(REQUIRED TASK): Revise the data from the start through the line containing "pink rectangle: moved 1", replacing "orange" with "green" and keeping everything else unchanged. Give back only those lines, and leave out the pictures.

---*---

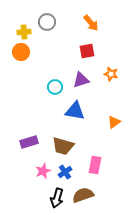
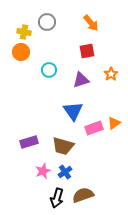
yellow cross: rotated 16 degrees clockwise
orange star: rotated 24 degrees clockwise
cyan circle: moved 6 px left, 17 px up
blue triangle: moved 2 px left; rotated 45 degrees clockwise
orange triangle: moved 1 px down
pink rectangle: moved 1 px left, 37 px up; rotated 60 degrees clockwise
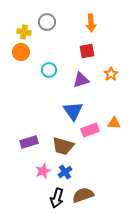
orange arrow: rotated 36 degrees clockwise
orange triangle: rotated 40 degrees clockwise
pink rectangle: moved 4 px left, 2 px down
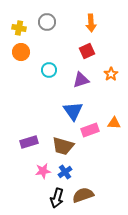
yellow cross: moved 5 px left, 4 px up
red square: rotated 14 degrees counterclockwise
pink star: rotated 14 degrees clockwise
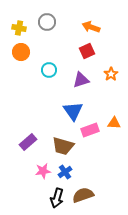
orange arrow: moved 4 px down; rotated 114 degrees clockwise
purple rectangle: moved 1 px left; rotated 24 degrees counterclockwise
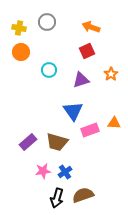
brown trapezoid: moved 6 px left, 4 px up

---*---

(WRITTEN REPLY):
yellow cross: rotated 16 degrees clockwise
green star: rotated 24 degrees clockwise
cyan circle: moved 6 px left, 17 px up
blue triangle: moved 2 px left; rotated 45 degrees clockwise
green triangle: moved 1 px down
pink rectangle: moved 1 px left, 37 px up; rotated 60 degrees clockwise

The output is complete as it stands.